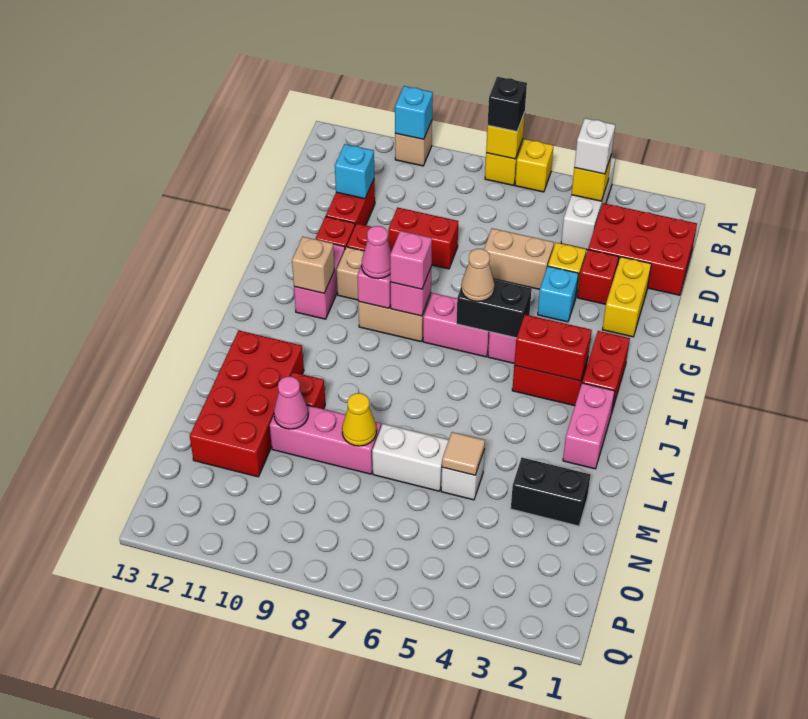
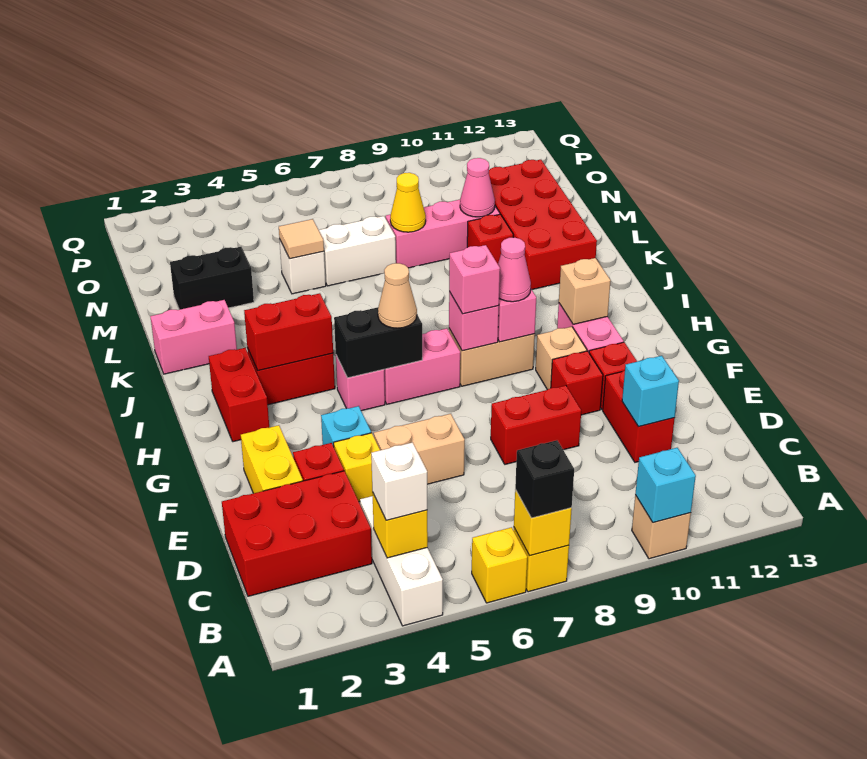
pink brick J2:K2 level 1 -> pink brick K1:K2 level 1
--
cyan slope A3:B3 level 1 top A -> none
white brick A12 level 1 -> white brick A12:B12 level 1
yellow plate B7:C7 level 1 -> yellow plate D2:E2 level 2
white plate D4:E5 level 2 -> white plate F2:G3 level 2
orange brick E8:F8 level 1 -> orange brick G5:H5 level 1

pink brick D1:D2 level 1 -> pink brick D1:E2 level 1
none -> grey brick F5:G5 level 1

Activity> All lines above with the word "plate" need to be reported.

Exercise output>
yellow plate B7:C7 level 1 -> yellow plate D2:E2 level 2
white plate D4:E5 level 2 -> white plate F2:G3 level 2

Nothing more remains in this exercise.